STORED DATA:
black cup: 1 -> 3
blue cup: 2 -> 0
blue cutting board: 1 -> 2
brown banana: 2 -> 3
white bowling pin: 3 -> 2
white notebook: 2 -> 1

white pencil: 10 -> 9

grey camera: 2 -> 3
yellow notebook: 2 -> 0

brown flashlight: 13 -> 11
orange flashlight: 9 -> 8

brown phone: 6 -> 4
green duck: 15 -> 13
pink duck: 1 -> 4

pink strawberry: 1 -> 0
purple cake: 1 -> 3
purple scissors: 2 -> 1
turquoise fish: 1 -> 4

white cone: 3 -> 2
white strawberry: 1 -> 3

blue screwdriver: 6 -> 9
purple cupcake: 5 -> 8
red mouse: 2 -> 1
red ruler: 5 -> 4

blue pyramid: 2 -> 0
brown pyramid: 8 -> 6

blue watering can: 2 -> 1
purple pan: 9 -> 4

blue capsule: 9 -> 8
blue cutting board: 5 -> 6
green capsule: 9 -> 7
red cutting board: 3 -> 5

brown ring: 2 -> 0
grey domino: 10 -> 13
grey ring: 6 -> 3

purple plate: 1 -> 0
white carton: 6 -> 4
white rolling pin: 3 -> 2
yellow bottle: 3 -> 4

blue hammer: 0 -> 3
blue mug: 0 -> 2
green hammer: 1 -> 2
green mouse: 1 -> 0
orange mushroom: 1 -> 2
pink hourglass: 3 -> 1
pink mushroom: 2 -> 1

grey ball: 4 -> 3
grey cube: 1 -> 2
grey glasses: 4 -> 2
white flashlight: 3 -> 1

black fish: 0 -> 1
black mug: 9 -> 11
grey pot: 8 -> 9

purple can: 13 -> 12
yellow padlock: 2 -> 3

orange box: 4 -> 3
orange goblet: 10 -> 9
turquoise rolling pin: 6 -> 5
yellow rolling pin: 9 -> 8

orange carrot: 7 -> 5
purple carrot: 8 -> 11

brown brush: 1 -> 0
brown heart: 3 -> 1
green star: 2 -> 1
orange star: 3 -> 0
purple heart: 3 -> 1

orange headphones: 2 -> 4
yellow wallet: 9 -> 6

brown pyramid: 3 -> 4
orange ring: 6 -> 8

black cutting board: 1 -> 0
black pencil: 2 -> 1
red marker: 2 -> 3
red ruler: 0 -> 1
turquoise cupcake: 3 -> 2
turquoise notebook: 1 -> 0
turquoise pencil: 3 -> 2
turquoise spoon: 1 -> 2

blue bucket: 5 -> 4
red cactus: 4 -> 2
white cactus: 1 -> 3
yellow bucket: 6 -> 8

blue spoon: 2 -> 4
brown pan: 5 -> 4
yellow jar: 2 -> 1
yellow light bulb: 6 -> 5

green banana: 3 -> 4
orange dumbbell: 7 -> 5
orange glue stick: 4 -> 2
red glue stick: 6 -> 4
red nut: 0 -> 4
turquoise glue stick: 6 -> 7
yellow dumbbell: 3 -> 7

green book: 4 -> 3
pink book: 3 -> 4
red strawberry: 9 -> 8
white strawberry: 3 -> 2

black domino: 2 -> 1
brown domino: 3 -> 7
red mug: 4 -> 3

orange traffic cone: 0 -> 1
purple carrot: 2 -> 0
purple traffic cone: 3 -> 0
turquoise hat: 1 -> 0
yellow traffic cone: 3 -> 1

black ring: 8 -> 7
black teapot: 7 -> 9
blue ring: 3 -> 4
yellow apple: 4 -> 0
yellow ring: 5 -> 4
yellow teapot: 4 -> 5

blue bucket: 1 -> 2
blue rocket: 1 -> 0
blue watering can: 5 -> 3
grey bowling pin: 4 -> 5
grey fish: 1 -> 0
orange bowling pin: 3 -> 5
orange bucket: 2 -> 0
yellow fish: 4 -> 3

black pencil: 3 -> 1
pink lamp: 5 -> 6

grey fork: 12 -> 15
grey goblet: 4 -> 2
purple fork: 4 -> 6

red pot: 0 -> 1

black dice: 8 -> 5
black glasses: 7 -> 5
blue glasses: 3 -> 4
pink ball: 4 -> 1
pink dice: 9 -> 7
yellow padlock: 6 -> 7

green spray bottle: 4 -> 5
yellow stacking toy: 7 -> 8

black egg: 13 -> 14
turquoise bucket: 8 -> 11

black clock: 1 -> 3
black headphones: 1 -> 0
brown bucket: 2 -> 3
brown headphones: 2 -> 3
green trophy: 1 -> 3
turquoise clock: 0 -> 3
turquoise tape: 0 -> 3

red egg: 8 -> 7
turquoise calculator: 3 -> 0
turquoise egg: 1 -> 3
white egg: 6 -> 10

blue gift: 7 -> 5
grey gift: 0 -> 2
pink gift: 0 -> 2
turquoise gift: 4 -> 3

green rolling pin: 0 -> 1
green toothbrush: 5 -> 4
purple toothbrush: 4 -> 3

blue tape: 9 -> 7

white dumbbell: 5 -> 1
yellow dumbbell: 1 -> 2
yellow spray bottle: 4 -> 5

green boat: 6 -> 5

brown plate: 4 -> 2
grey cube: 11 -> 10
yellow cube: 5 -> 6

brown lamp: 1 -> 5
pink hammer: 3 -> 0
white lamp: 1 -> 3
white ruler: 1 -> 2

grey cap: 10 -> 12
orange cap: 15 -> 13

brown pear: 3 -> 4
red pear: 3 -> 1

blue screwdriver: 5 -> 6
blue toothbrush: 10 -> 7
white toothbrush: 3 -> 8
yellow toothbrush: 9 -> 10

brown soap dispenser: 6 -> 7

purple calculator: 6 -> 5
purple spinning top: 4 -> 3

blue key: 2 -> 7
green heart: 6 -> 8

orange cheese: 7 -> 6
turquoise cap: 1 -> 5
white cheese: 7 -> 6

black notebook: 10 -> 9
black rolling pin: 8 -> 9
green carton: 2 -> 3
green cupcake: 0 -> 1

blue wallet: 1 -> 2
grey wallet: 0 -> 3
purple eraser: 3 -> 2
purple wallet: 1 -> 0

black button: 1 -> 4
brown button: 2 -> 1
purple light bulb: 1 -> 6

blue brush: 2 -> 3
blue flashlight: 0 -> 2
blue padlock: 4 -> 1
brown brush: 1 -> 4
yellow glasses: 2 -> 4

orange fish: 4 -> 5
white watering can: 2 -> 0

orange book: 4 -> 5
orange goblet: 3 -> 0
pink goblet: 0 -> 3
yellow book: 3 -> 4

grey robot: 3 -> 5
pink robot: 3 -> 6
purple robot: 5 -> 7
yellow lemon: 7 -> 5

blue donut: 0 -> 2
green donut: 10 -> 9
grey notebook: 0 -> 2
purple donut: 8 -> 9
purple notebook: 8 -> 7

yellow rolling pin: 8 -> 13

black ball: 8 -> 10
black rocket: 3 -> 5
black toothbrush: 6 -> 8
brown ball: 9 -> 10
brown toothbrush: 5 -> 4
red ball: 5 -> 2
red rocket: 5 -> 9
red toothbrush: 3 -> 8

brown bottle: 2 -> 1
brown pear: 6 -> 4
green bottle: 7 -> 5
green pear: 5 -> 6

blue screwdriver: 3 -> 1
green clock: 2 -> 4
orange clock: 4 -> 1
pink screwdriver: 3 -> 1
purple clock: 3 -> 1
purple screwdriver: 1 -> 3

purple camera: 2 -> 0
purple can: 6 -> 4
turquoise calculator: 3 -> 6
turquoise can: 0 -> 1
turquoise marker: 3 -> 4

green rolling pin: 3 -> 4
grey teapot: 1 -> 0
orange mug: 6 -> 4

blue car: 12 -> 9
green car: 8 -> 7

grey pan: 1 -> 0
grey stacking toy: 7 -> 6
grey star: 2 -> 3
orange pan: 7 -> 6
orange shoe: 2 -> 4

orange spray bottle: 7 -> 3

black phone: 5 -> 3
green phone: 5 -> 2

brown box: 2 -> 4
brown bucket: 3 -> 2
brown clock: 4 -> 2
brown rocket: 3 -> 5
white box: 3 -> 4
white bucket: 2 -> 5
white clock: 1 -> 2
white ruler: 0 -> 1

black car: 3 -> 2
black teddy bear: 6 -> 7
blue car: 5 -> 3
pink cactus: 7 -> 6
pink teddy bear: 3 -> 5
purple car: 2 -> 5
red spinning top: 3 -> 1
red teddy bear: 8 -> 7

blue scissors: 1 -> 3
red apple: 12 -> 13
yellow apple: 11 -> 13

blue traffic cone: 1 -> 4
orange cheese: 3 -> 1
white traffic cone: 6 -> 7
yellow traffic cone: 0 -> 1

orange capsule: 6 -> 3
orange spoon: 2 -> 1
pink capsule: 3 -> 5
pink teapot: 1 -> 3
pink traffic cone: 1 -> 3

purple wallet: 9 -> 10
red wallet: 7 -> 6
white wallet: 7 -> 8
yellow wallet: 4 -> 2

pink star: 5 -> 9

YOUR GOAL: Your answer must consist solely of the lines above between the line holding "red pear: 3 -> 1" and the line holding "purple robot: 5 -> 7", inclusive, copied exactly.

SOLUTION:
red pear: 3 -> 1

blue screwdriver: 5 -> 6
blue toothbrush: 10 -> 7
white toothbrush: 3 -> 8
yellow toothbrush: 9 -> 10

brown soap dispenser: 6 -> 7

purple calculator: 6 -> 5
purple spinning top: 4 -> 3

blue key: 2 -> 7
green heart: 6 -> 8

orange cheese: 7 -> 6
turquoise cap: 1 -> 5
white cheese: 7 -> 6

black notebook: 10 -> 9
black rolling pin: 8 -> 9
green carton: 2 -> 3
green cupcake: 0 -> 1

blue wallet: 1 -> 2
grey wallet: 0 -> 3
purple eraser: 3 -> 2
purple wallet: 1 -> 0

black button: 1 -> 4
brown button: 2 -> 1
purple light bulb: 1 -> 6

blue brush: 2 -> 3
blue flashlight: 0 -> 2
blue padlock: 4 -> 1
brown brush: 1 -> 4
yellow glasses: 2 -> 4

orange fish: 4 -> 5
white watering can: 2 -> 0

orange book: 4 -> 5
orange goblet: 3 -> 0
pink goblet: 0 -> 3
yellow book: 3 -> 4

grey robot: 3 -> 5
pink robot: 3 -> 6
purple robot: 5 -> 7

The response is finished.